___ TASK MATERIAL ___

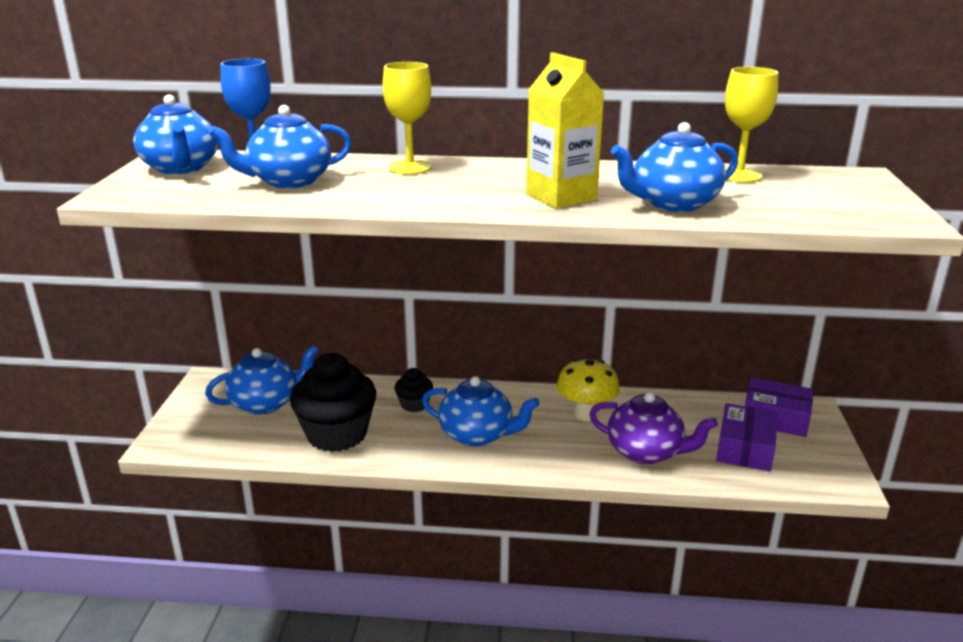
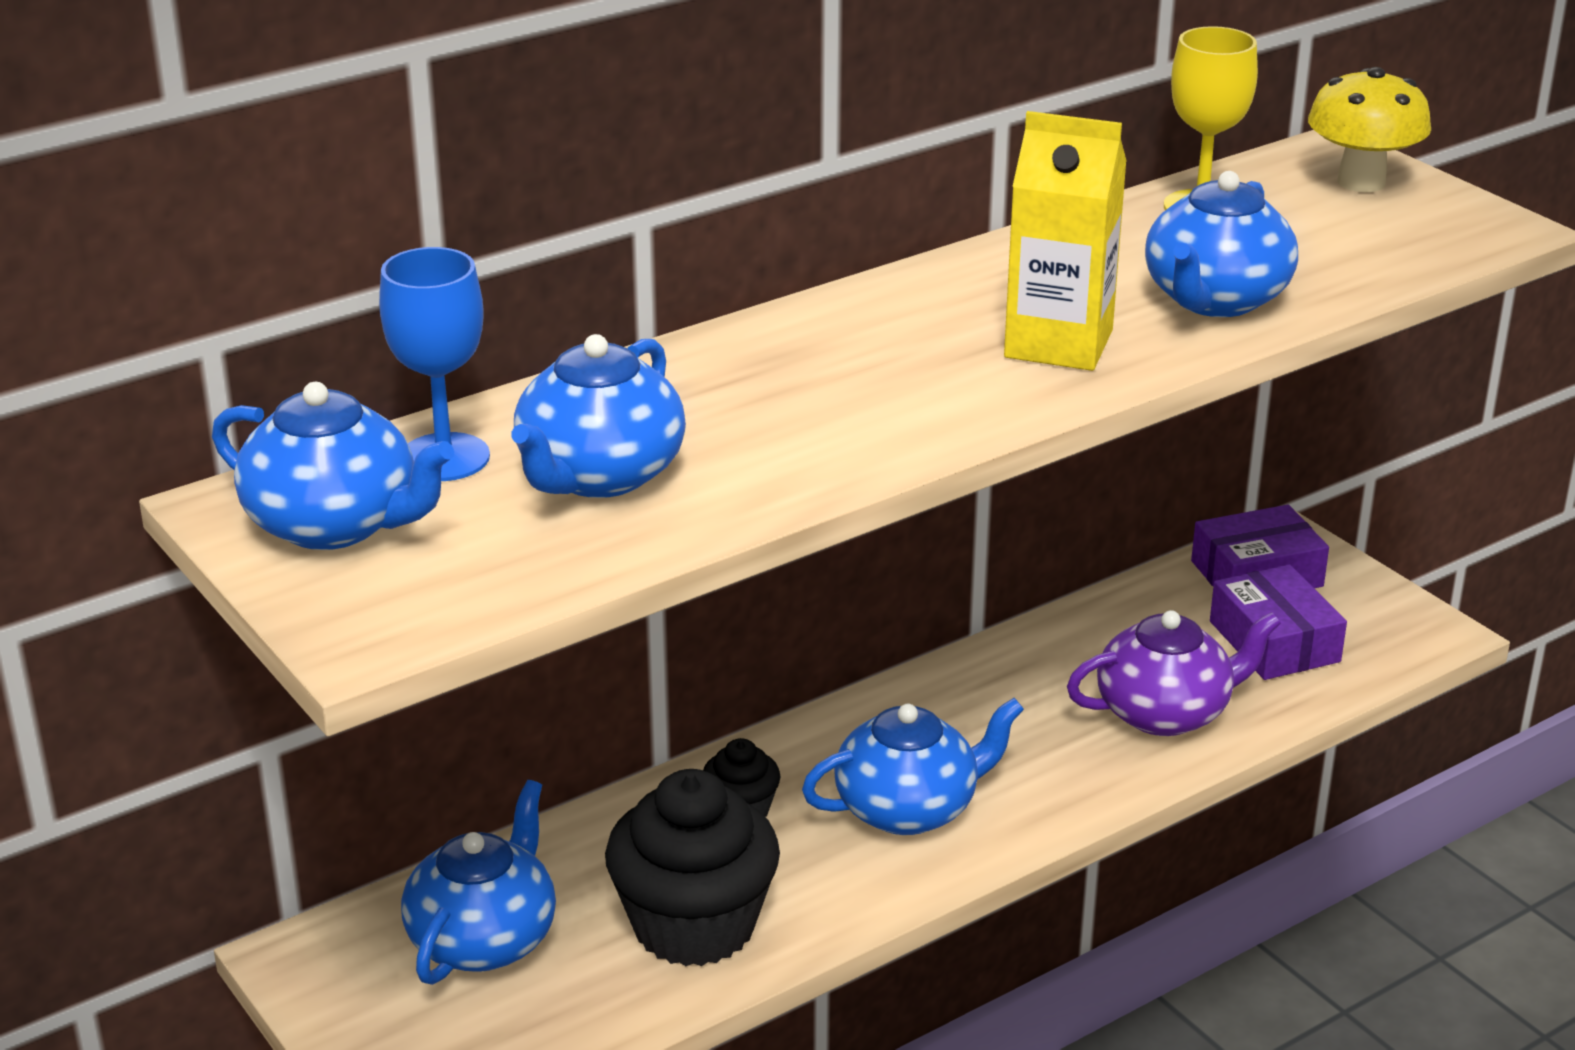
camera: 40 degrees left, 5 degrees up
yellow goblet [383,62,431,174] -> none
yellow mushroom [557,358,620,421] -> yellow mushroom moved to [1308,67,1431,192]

___
___ TASK MATERIAL ___

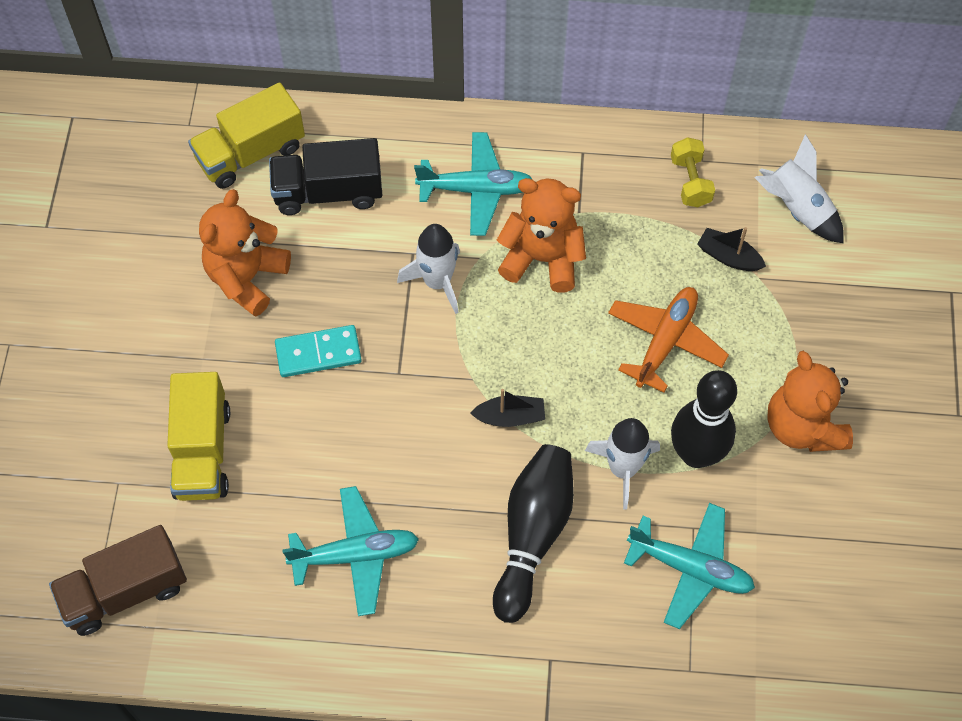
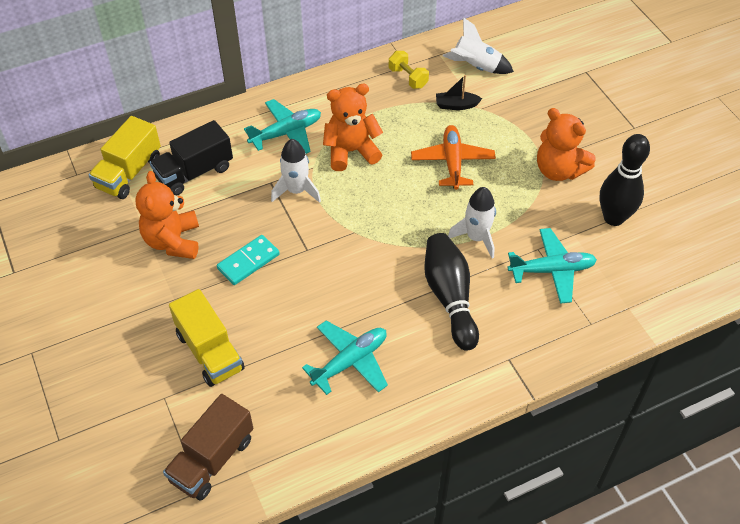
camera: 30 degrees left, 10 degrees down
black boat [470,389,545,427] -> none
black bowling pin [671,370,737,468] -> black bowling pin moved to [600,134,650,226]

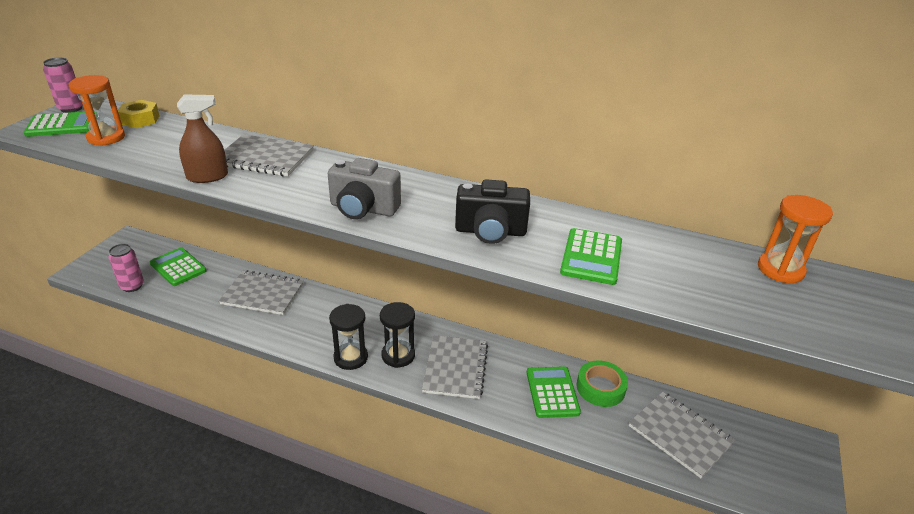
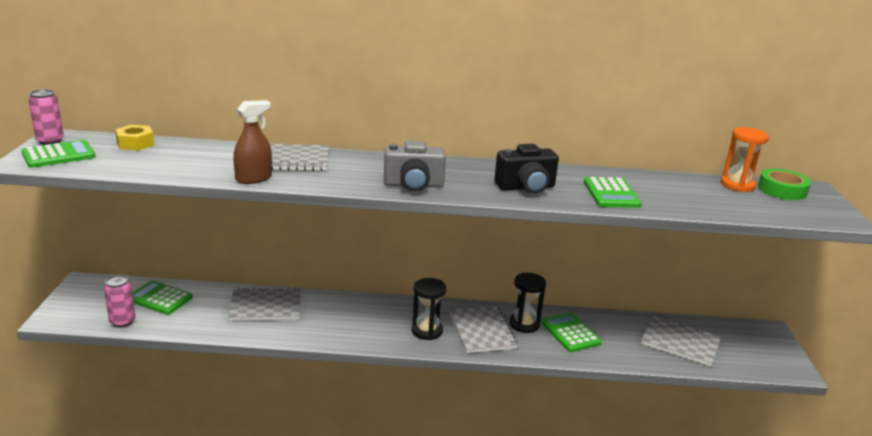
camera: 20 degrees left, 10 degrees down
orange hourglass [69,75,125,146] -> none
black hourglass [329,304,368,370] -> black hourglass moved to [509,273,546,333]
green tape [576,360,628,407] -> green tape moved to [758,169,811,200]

___

■ **TASK DESCRIPTION**
Reproduce the lines above, beginning at the line with "orange hourglass [69,75,125,146] -> none" and stopping after the line with "green tape [576,360,628,407]", exactly as they are.

■ **RESPONSE AREA**
orange hourglass [69,75,125,146] -> none
black hourglass [329,304,368,370] -> black hourglass moved to [509,273,546,333]
green tape [576,360,628,407] -> green tape moved to [758,169,811,200]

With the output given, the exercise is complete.